■ **DATASET RECORDS**:
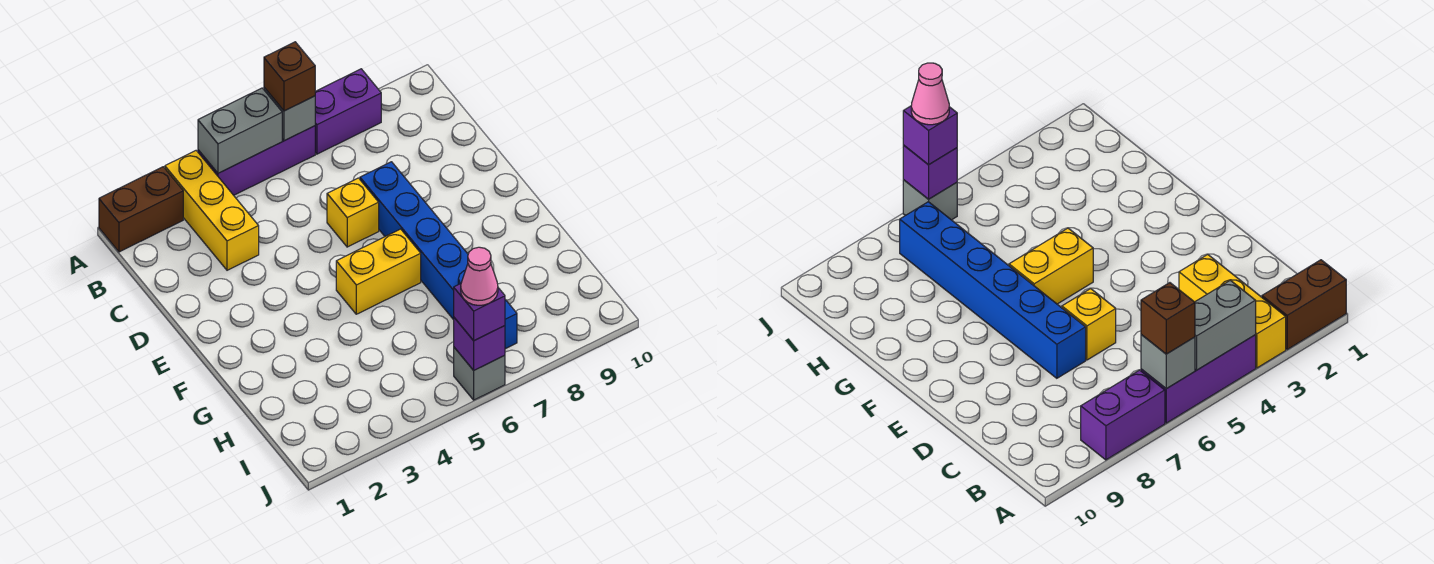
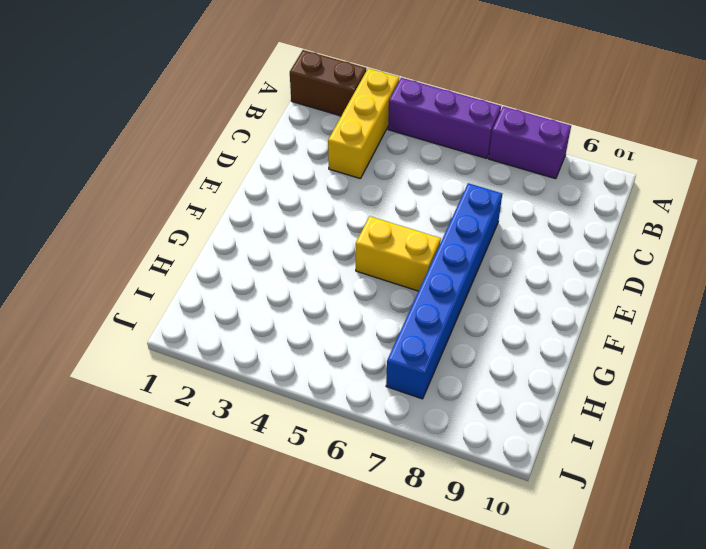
none -> yellow brick D6 level 1
none -> grey brick J6 level 1
none -> grey brick A4:A5 level 2

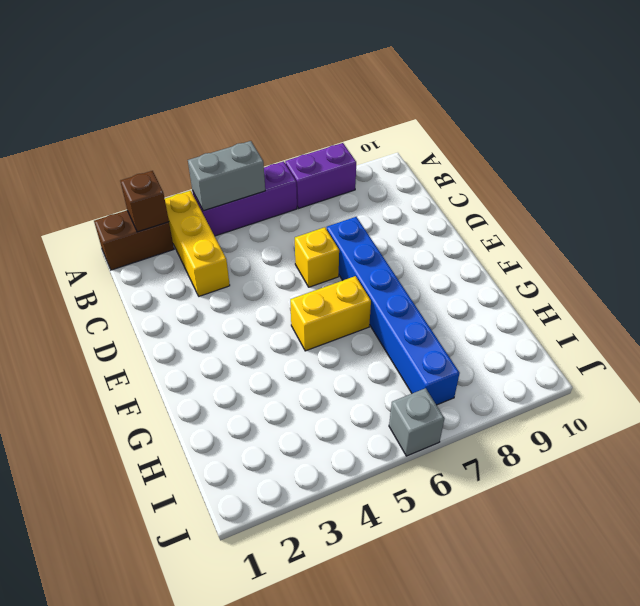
brown brick A2 level 2 -> brown brick A6 level 3
none -> grey brick A6 level 2
none -> purple brick J6 level 2
none -> purple brick J6 level 3

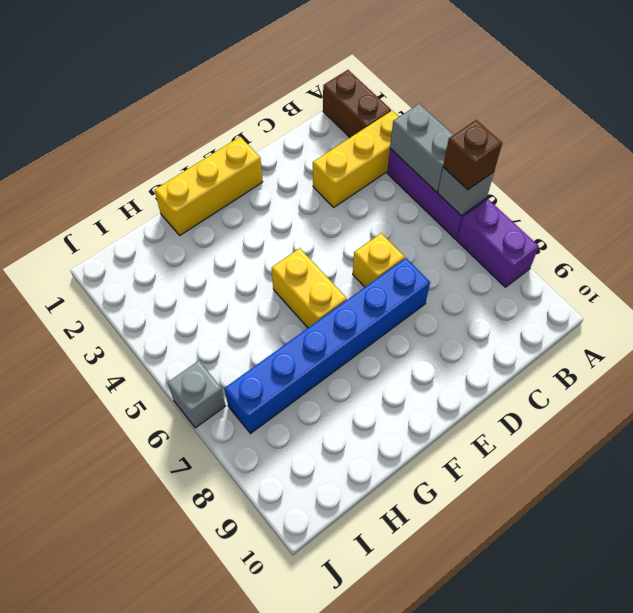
yellow brick E1:G1 level 1 -> none
none -> purple brick J6 level 2
none -> purple brick J6 level 3
none -> pink cone J6 level 4

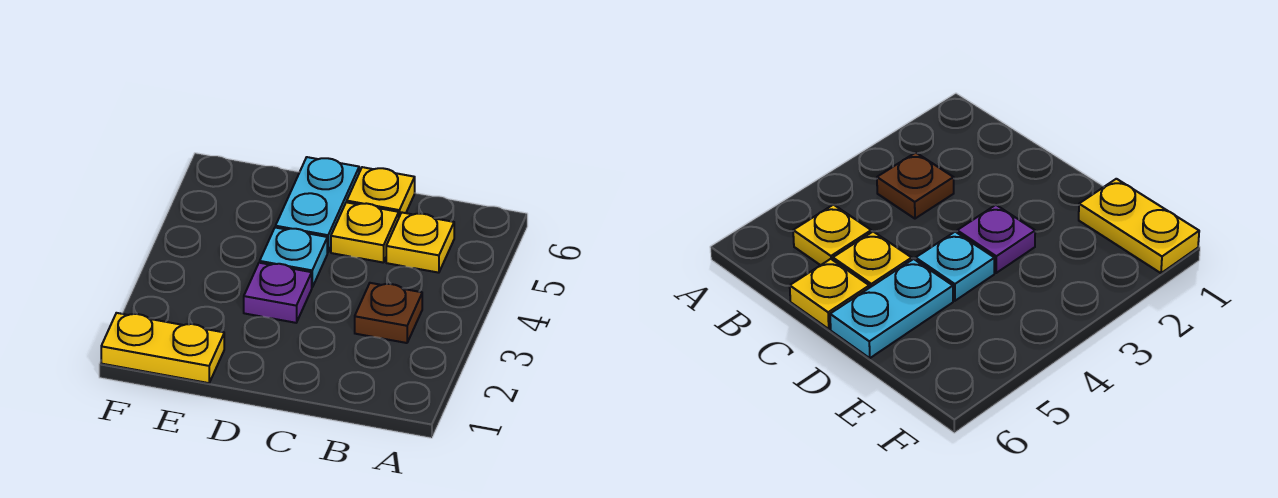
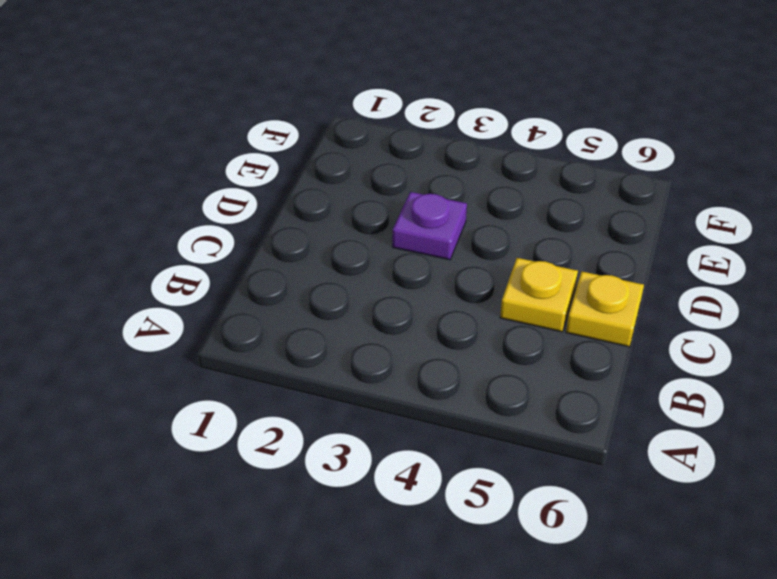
none -> brown plate B3 level 1
none -> yellow plate B5 level 1

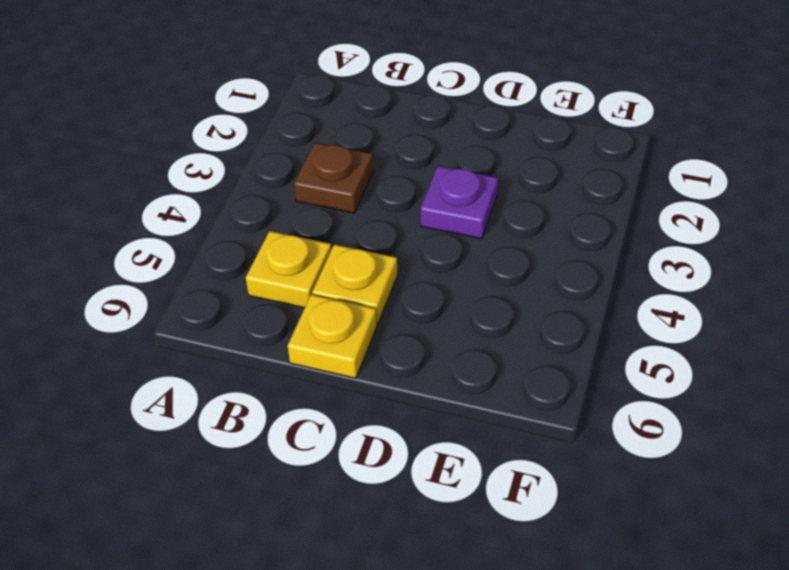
none -> cyan plate D4 level 1
none -> cyan plate D5:D6 level 1

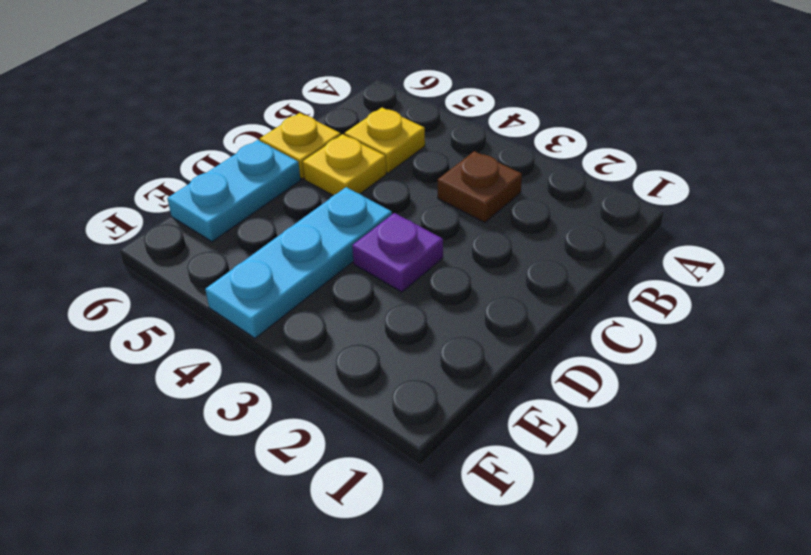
cyan plate D4:F4 level 1 -> cyan plate D4 level 1
cyan plate D6:E6 level 1 -> cyan plate D5:D6 level 1
none -> yellow plate E1:F1 level 1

■ **PROBLEM REQUIREMENTS**: Exact reproduction of the entries above is required, with pictures excluded.

■ **RESPONSE**:
none -> yellow brick D6 level 1
none -> grey brick J6 level 1
none -> grey brick A4:A5 level 2

brown brick A2 level 2 -> brown brick A6 level 3
none -> grey brick A6 level 2
none -> purple brick J6 level 2
none -> purple brick J6 level 3

yellow brick E1:G1 level 1 -> none
none -> purple brick J6 level 2
none -> purple brick J6 level 3
none -> pink cone J6 level 4

none -> brown plate B3 level 1
none -> yellow plate B5 level 1

none -> cyan plate D4 level 1
none -> cyan plate D5:D6 level 1

cyan plate D4:F4 level 1 -> cyan plate D4 level 1
cyan plate D6:E6 level 1 -> cyan plate D5:D6 level 1
none -> yellow plate E1:F1 level 1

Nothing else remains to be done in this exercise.